(YOUR ASSIGNMENT): Please print the listing that follows word for word, but skip any pictures it holds.

(SUPPLIED MATERIAL):
-- Opening Marker --
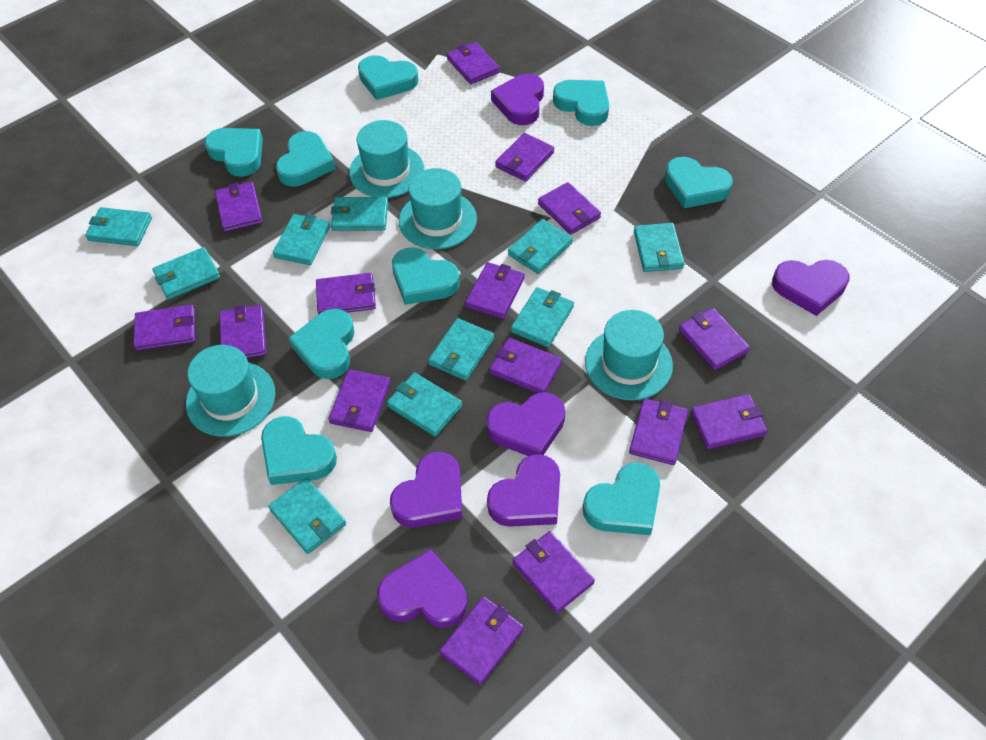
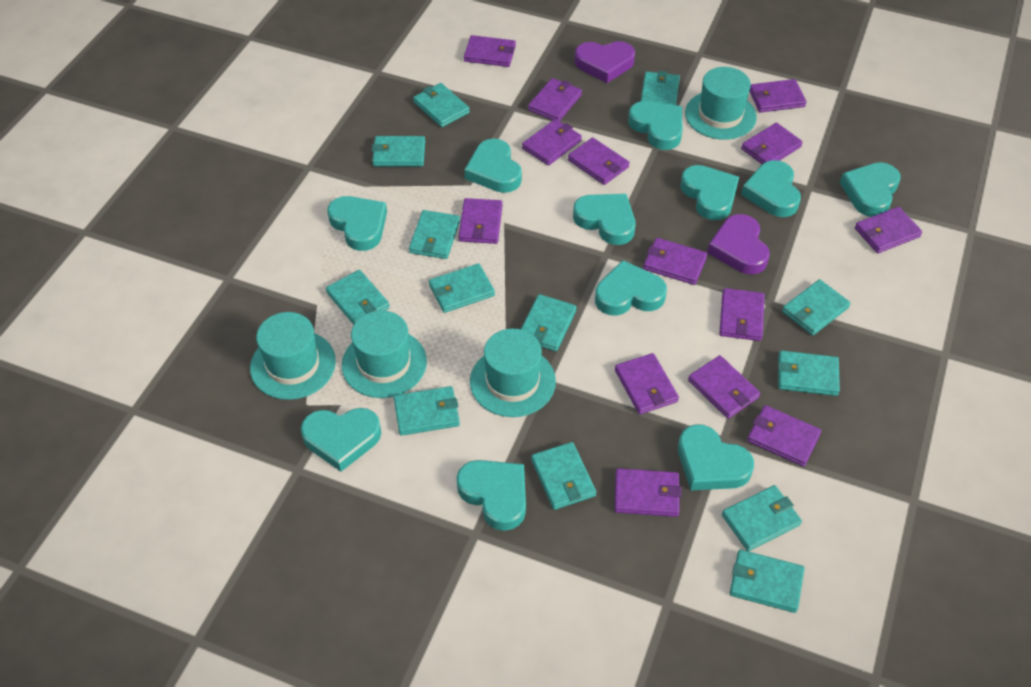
purple heart: 6 -> 2
purple wallet: 15 -> 14
turquoise heart: 9 -> 11
turquoise wallet: 10 -> 13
-- Closing Marker --
(SOLUTION TO THIS EXERCISE):
purple heart: 6 -> 2
purple wallet: 15 -> 14
turquoise heart: 9 -> 11
turquoise wallet: 10 -> 13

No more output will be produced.